------ INPUT DATA ------

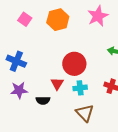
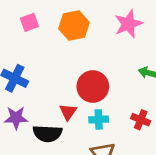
pink square: (25, 19) -> (29, 22), turned 32
black semicircle: (43, 100) -> (47, 134), size x1.5

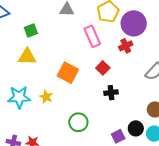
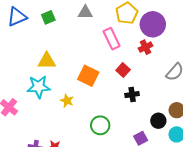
green square: (31, 30) -> (48, 17), moved
cyan star: (19, 97) -> (39, 87), moved
black circle: (136, 128) -> (158, 121), moved

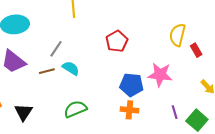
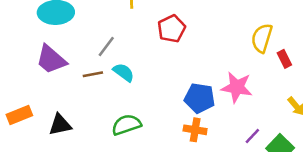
red pentagon: (117, 41) -> (172, 29), moved
black triangle: (23, 112) -> (60, 125), turned 42
purple line: (175, 112) -> (252, 136), turned 56

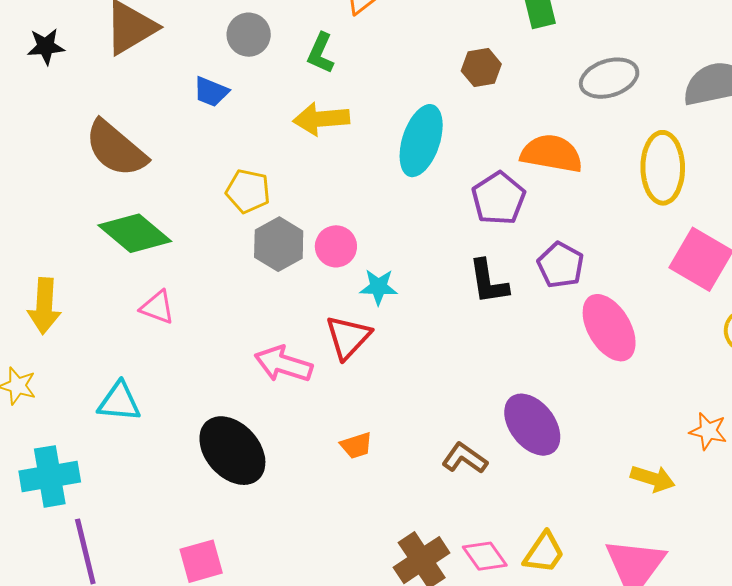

------

_EXERCISE BRIEF_
Where the string "moved" appears in a line of the entries, that line counts; state the total number of such lines and nothing else.

_EXERCISE ANSWER_
4